------ Information provided
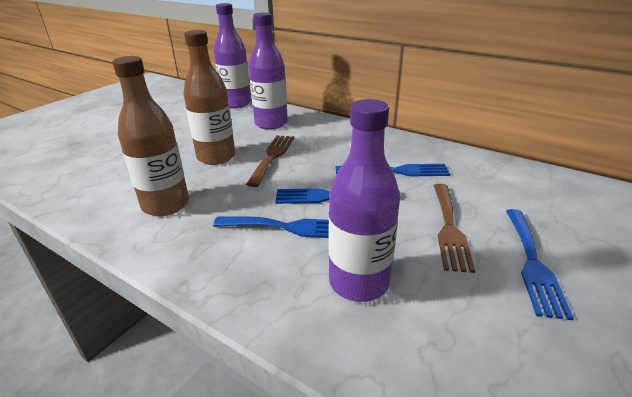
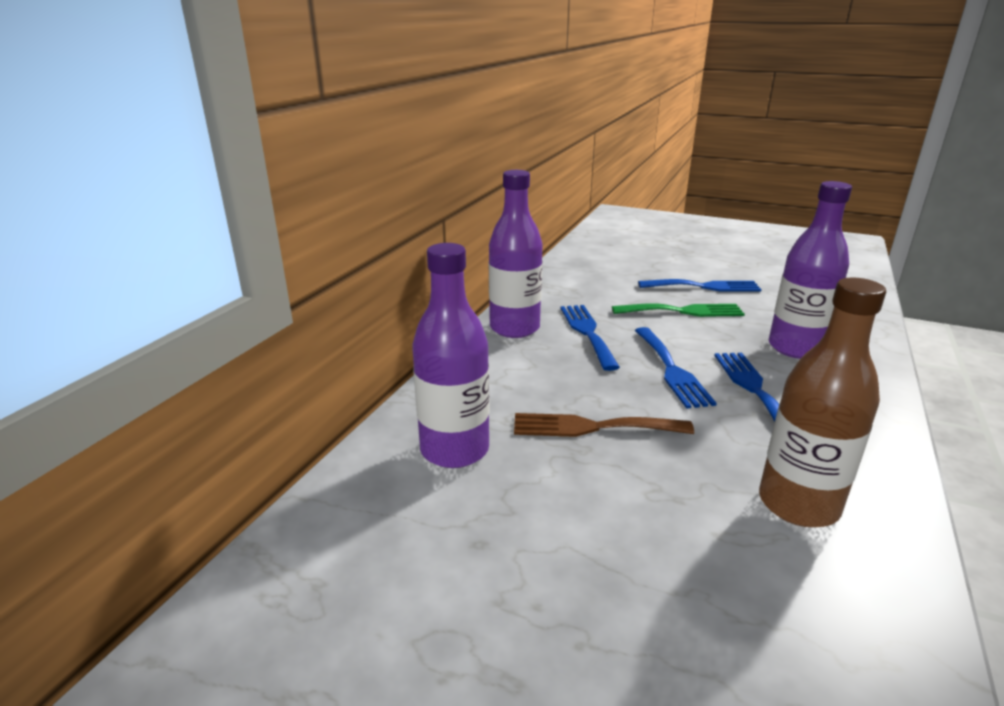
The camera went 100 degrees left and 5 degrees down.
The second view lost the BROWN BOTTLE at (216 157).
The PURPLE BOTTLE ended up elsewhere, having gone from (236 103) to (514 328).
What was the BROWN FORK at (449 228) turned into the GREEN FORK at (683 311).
------------
The finished copy should match the data above word for word and contain no pictures.

The camera went 100 degrees left and 5 degrees down.
The second view lost the BROWN BOTTLE at (216 157).
The PURPLE BOTTLE ended up elsewhere, having gone from (236 103) to (514 328).
What was the BROWN FORK at (449 228) turned into the GREEN FORK at (683 311).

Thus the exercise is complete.